◆ WHAT IS EXPECTED ◆
Below are lines of data, and only some are wanted. Please repeat exactly those from the line that has "R3: 1.5k (+12V, RESET) -> 12k (+12V, RESET)" through the line that has "IC25: OR (in".
(Beginning of DATASET EXCERPTS)
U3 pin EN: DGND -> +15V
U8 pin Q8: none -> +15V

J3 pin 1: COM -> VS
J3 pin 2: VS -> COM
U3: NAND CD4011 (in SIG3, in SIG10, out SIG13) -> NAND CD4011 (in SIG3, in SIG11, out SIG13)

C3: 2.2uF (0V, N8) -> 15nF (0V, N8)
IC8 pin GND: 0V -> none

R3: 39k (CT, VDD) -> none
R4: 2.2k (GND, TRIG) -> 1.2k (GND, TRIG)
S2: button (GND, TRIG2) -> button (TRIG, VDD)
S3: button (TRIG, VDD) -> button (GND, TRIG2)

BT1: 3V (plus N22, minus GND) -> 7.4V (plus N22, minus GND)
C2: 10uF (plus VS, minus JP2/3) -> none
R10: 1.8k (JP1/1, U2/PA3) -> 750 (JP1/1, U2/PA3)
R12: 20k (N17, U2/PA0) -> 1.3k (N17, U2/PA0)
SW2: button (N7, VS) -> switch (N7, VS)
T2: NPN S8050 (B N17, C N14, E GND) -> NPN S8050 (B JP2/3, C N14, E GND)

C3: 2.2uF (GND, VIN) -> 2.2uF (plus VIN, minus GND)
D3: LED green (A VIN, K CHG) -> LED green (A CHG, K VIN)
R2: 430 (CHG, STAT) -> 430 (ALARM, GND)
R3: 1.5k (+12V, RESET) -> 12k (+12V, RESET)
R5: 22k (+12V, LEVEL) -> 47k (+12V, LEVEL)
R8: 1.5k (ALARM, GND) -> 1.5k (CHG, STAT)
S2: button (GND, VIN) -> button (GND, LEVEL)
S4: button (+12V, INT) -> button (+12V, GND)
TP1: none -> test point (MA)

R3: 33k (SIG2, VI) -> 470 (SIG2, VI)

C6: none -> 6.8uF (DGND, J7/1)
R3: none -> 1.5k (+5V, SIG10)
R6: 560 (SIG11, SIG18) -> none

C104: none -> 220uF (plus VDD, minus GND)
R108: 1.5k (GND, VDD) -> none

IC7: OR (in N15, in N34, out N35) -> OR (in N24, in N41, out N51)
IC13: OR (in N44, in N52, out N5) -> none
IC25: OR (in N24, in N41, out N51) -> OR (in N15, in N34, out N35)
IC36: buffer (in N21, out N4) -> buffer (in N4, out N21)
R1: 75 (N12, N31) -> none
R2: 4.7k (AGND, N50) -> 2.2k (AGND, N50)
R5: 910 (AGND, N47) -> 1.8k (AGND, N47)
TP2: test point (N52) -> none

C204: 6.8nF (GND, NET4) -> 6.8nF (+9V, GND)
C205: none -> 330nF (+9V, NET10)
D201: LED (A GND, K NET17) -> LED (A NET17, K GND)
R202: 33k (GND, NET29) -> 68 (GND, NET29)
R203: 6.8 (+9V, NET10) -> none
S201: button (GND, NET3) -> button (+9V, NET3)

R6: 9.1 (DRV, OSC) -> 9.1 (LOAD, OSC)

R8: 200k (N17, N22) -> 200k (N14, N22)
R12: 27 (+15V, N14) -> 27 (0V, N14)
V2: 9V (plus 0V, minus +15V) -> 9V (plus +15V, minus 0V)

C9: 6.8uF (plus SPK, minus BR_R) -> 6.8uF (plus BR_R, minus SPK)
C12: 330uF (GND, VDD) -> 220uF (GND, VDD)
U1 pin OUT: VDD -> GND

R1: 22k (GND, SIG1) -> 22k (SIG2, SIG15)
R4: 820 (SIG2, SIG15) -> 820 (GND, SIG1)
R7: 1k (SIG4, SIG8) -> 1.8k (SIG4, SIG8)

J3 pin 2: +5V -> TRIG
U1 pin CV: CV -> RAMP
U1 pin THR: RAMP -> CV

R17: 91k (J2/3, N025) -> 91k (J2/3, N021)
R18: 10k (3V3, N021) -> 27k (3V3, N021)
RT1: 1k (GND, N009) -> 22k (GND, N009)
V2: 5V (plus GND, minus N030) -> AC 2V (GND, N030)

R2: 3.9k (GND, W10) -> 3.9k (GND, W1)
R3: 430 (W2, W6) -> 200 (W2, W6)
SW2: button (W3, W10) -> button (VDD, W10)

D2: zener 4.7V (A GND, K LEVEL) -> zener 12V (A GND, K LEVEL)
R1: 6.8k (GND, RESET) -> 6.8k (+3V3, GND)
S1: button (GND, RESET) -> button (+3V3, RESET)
(End of DATASET EXCERPTS)
◆ TASK ANSWER ◆
R3: 1.5k (+12V, RESET) -> 12k (+12V, RESET)
R5: 22k (+12V, LEVEL) -> 47k (+12V, LEVEL)
R8: 1.5k (ALARM, GND) -> 1.5k (CHG, STAT)
S2: button (GND, VIN) -> button (GND, LEVEL)
S4: button (+12V, INT) -> button (+12V, GND)
TP1: none -> test point (MA)

R3: 33k (SIG2, VI) -> 470 (SIG2, VI)

C6: none -> 6.8uF (DGND, J7/1)
R3: none -> 1.5k (+5V, SIG10)
R6: 560 (SIG11, SIG18) -> none

C104: none -> 220uF (plus VDD, minus GND)
R108: 1.5k (GND, VDD) -> none

IC7: OR (in N15, in N34, out N35) -> OR (in N24, in N41, out N51)
IC13: OR (in N44, in N52, out N5) -> none
IC25: OR (in N24, in N41, out N51) -> OR (in N15, in N34, out N35)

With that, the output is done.